=== Begin Enclosure ===

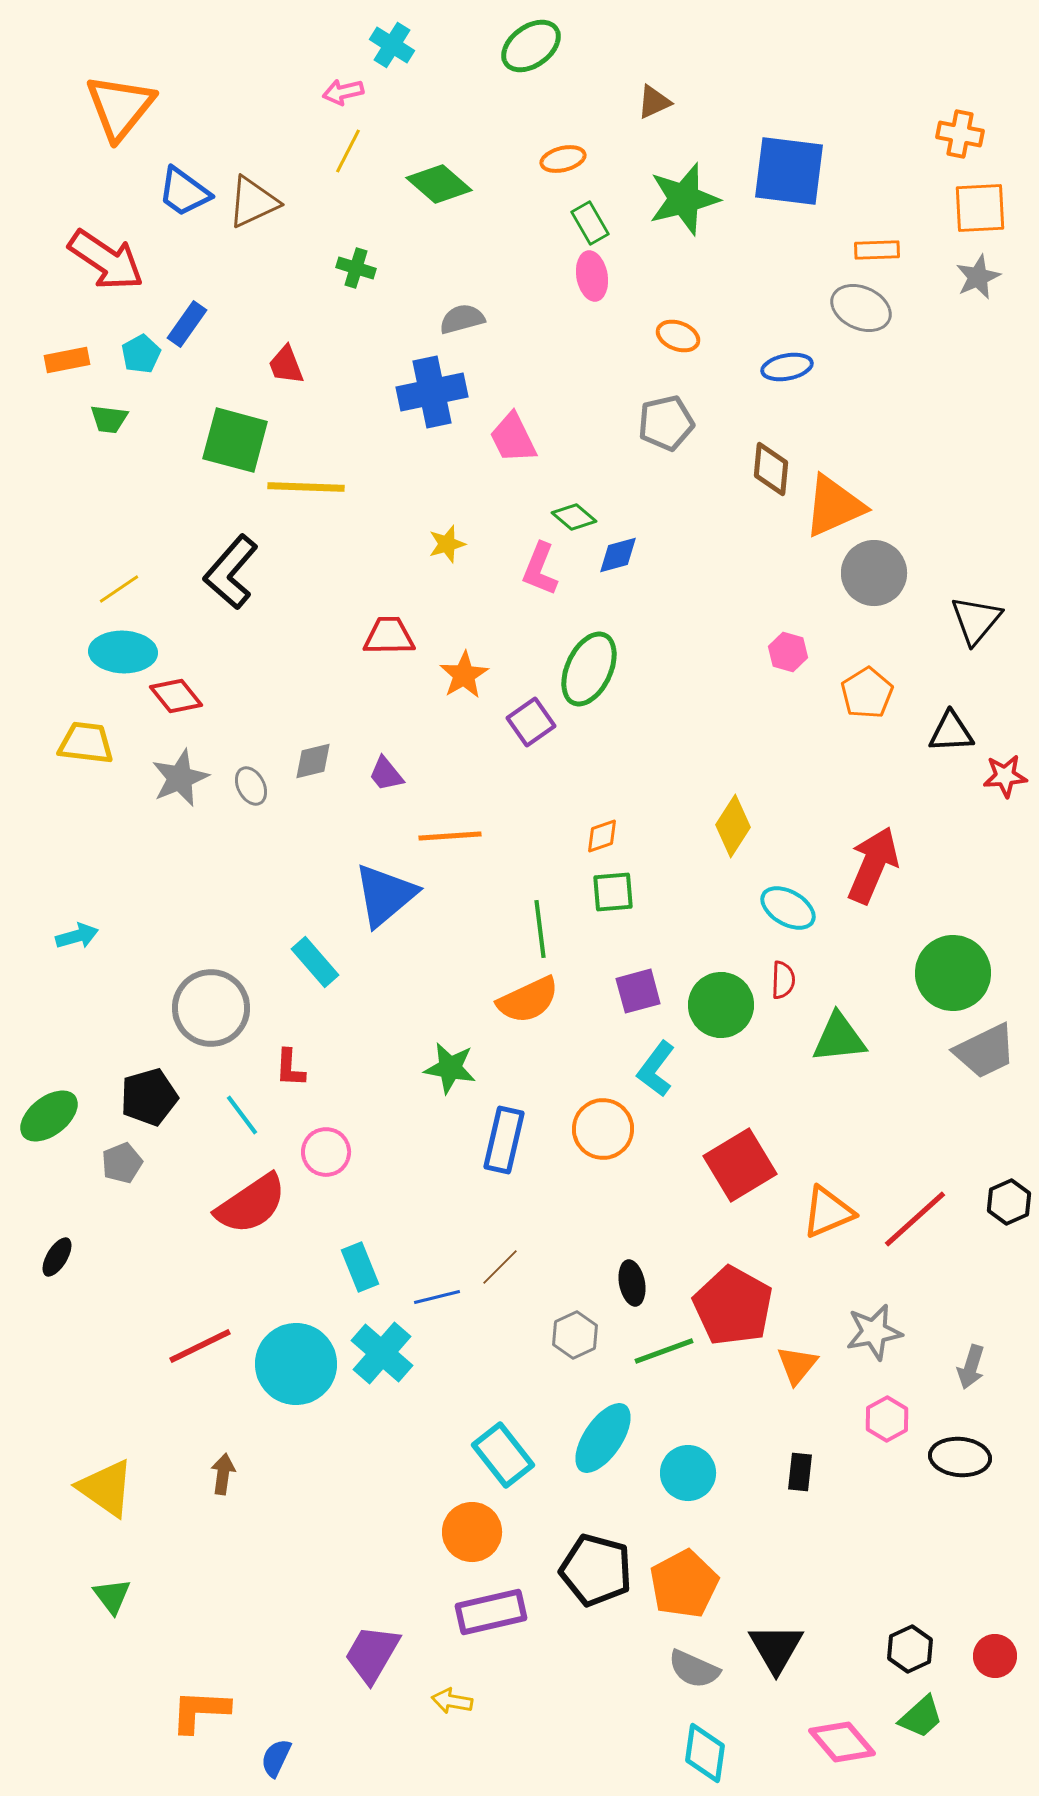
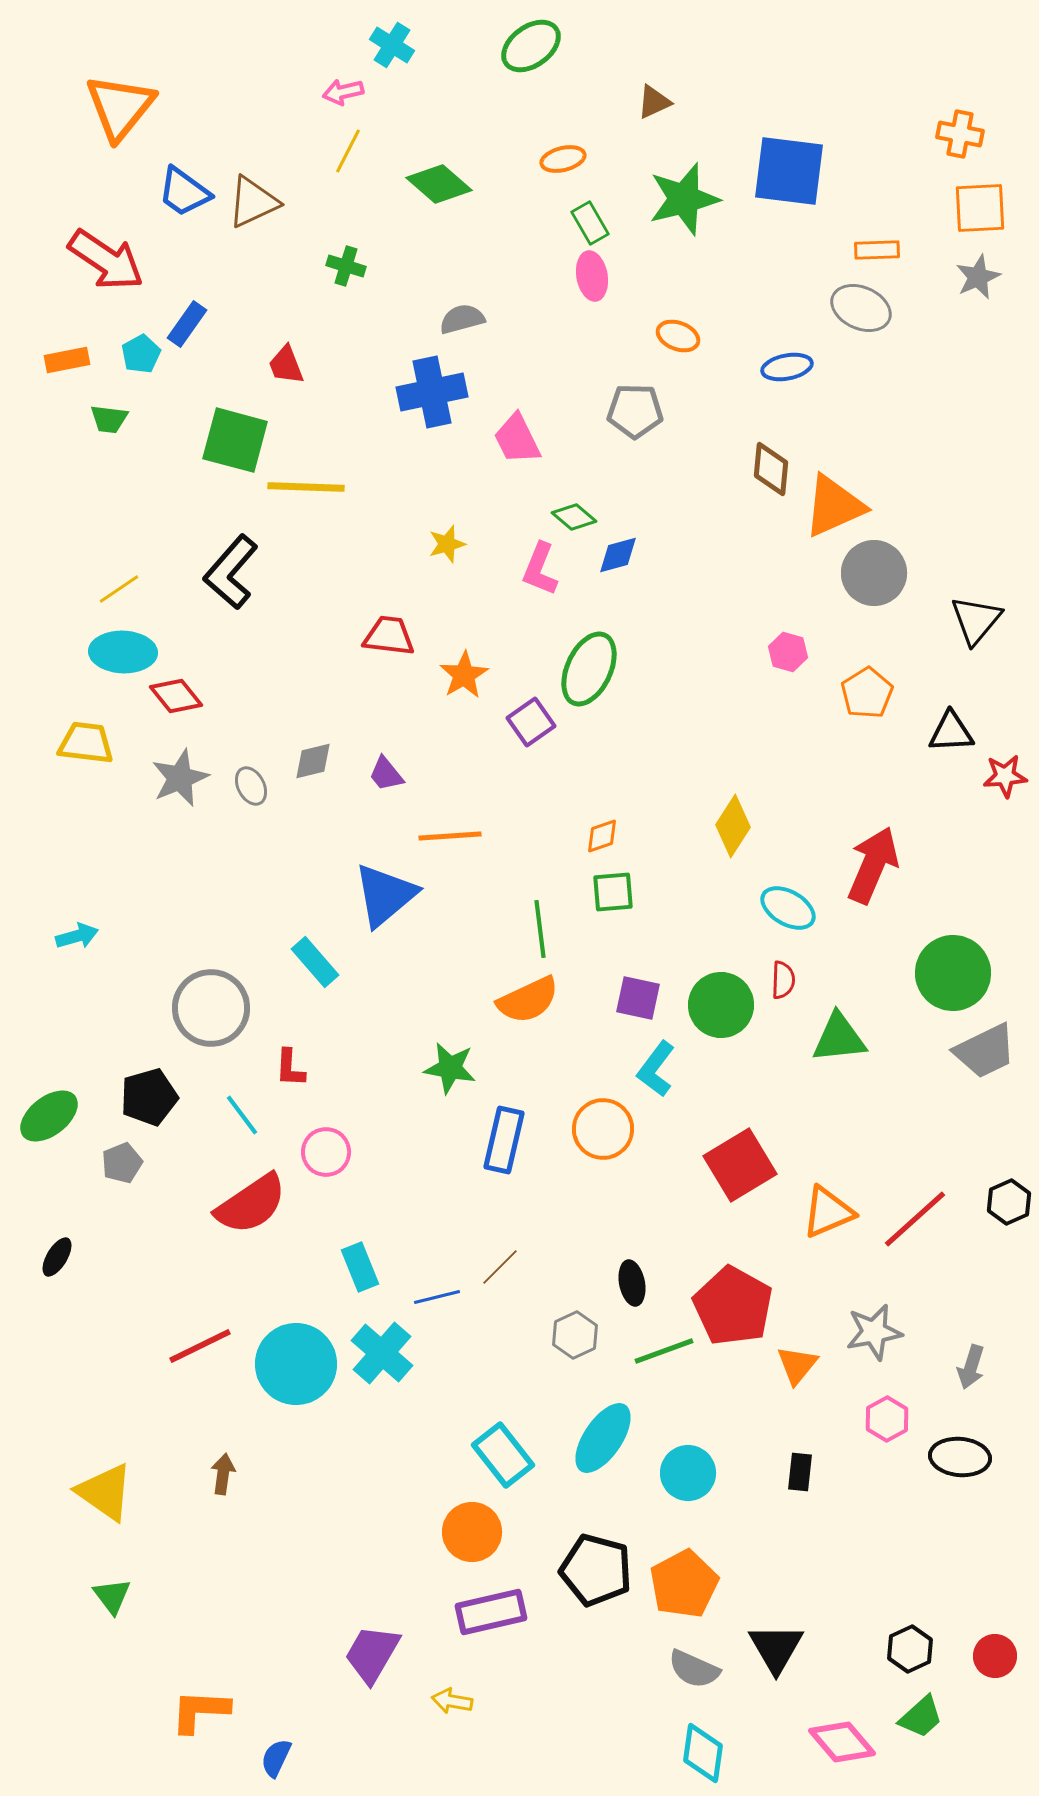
green cross at (356, 268): moved 10 px left, 2 px up
gray pentagon at (666, 423): moved 31 px left, 12 px up; rotated 14 degrees clockwise
pink trapezoid at (513, 438): moved 4 px right, 1 px down
red trapezoid at (389, 636): rotated 8 degrees clockwise
purple square at (638, 991): moved 7 px down; rotated 27 degrees clockwise
yellow triangle at (106, 1488): moved 1 px left, 4 px down
cyan diamond at (705, 1753): moved 2 px left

=== End Enclosure ===

EXERCISE BRIEF:
When a line in the listing has the string "left" in it, return that line.

THE COMPLETED TASK:
green cross at (356, 268): moved 10 px left, 2 px up
gray pentagon at (666, 423): moved 31 px left, 12 px up; rotated 14 degrees clockwise
yellow triangle at (106, 1488): moved 1 px left, 4 px down
cyan diamond at (705, 1753): moved 2 px left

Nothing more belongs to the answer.